Your task
From the line that contains "D1: LED green" down to the last line of the entries, repeat every line exactly. Do not carry over the pictures.

Data for analysis
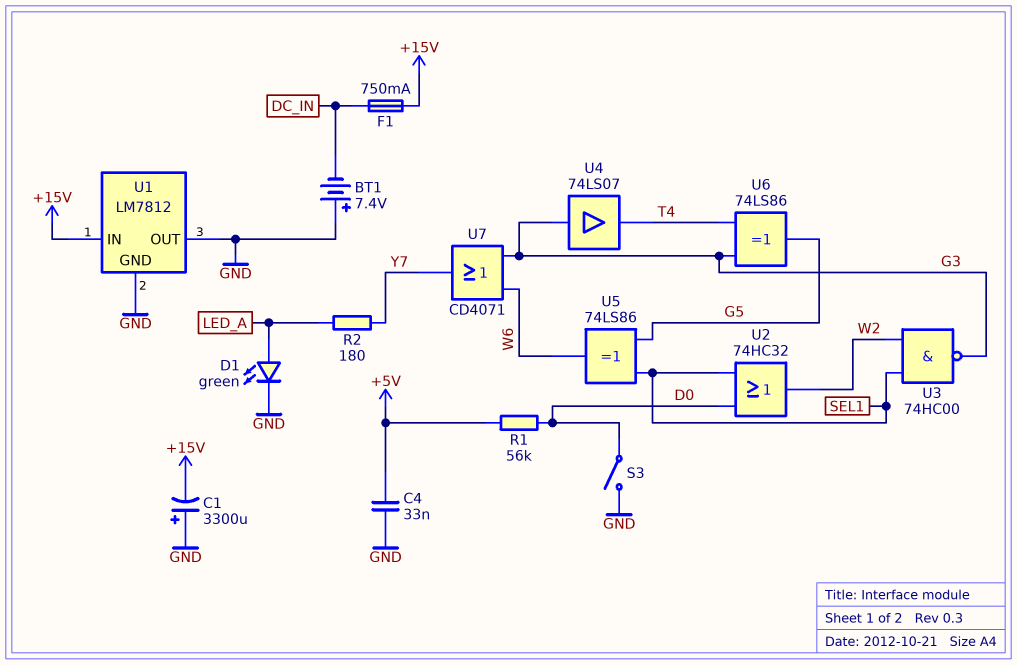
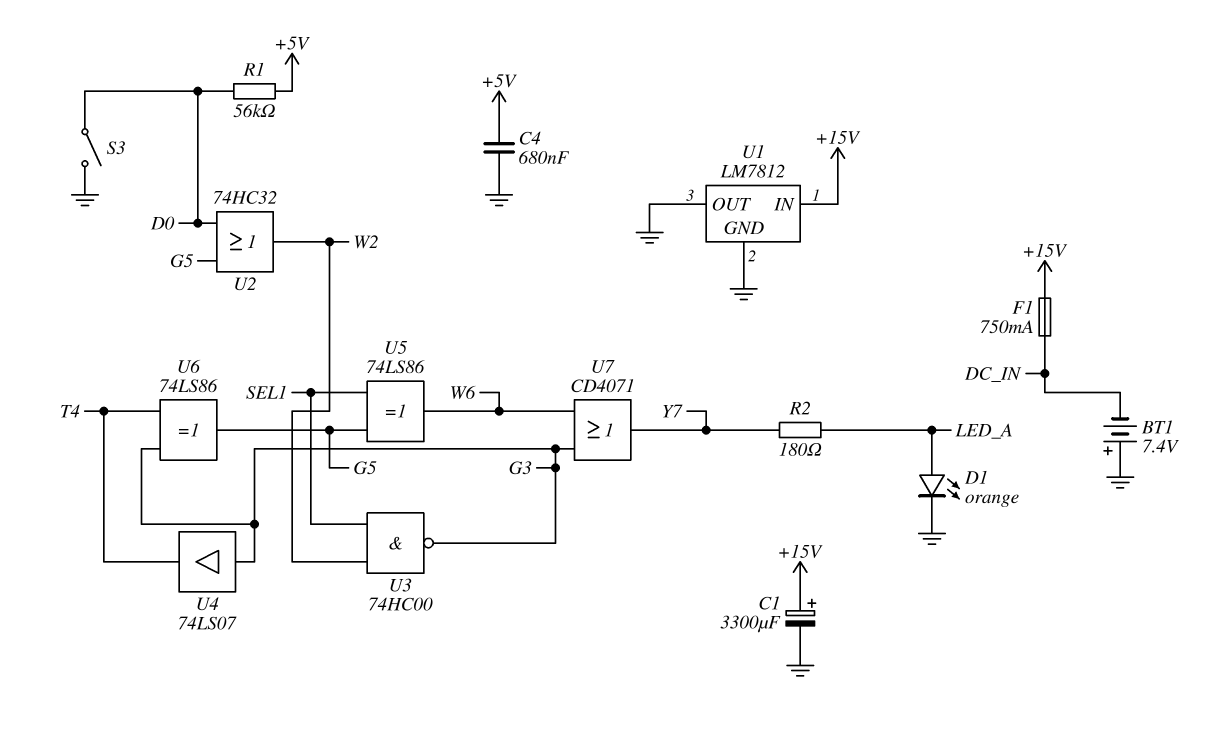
C1: 3300uF (plus GND, minus +15V) -> 3300uF (plus +15V, minus GND)
C4: 33nF (+5V, GND) -> 680nF (+5V, GND)
D1: LED green (A LED_A, K GND) -> LED orange (A LED_A, K GND)
U2: OR 74HC32 (in D0, in SEL1, out W2) -> OR 74HC32 (in D0, in G5, out W2)

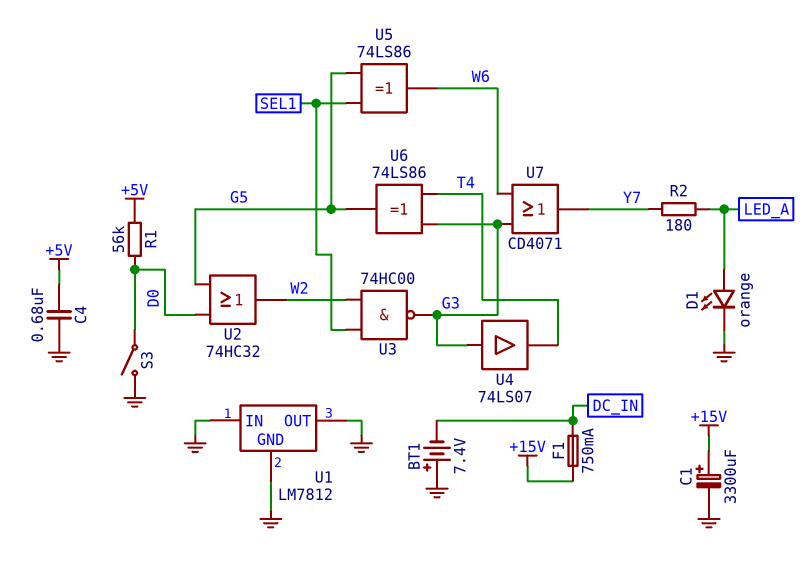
U1 pin IN: +15V -> GND

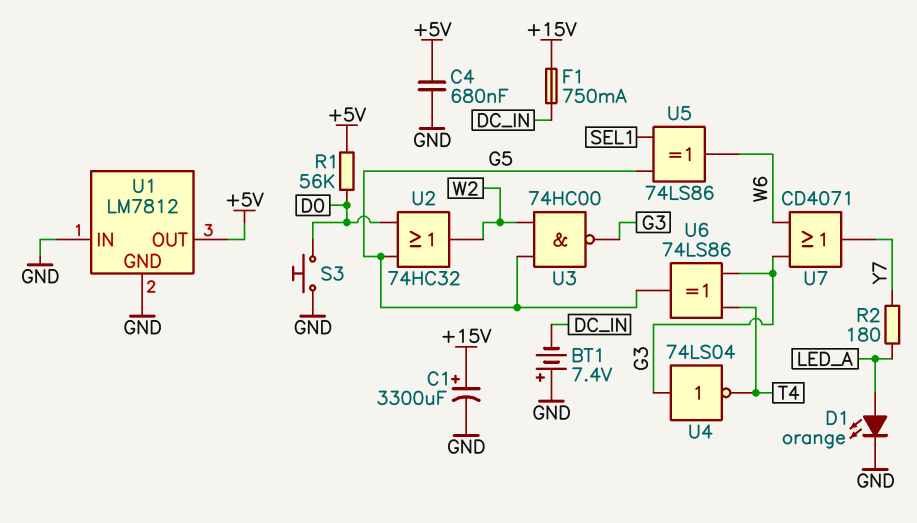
S3: switch (D0, GND) -> button (D0, GND)
U1 pin OUT: GND -> +5V
U3: NAND 74HC00 (in SEL1, in W2, out G3) -> NAND 74HC00 (in G5, in W2, out G3)
U4: buffer 74LS07 (in G3, out T4) -> NOT 74LS04 (in G3, out T4)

Answer space
D1: LED green (A LED_A, K GND) -> LED orange (A LED_A, K GND)
U2: OR 74HC32 (in D0, in SEL1, out W2) -> OR 74HC32 (in D0, in G5, out W2)

U1 pin IN: +15V -> GND

S3: switch (D0, GND) -> button (D0, GND)
U1 pin OUT: GND -> +5V
U3: NAND 74HC00 (in SEL1, in W2, out G3) -> NAND 74HC00 (in G5, in W2, out G3)
U4: buffer 74LS07 (in G3, out T4) -> NOT 74LS04 (in G3, out T4)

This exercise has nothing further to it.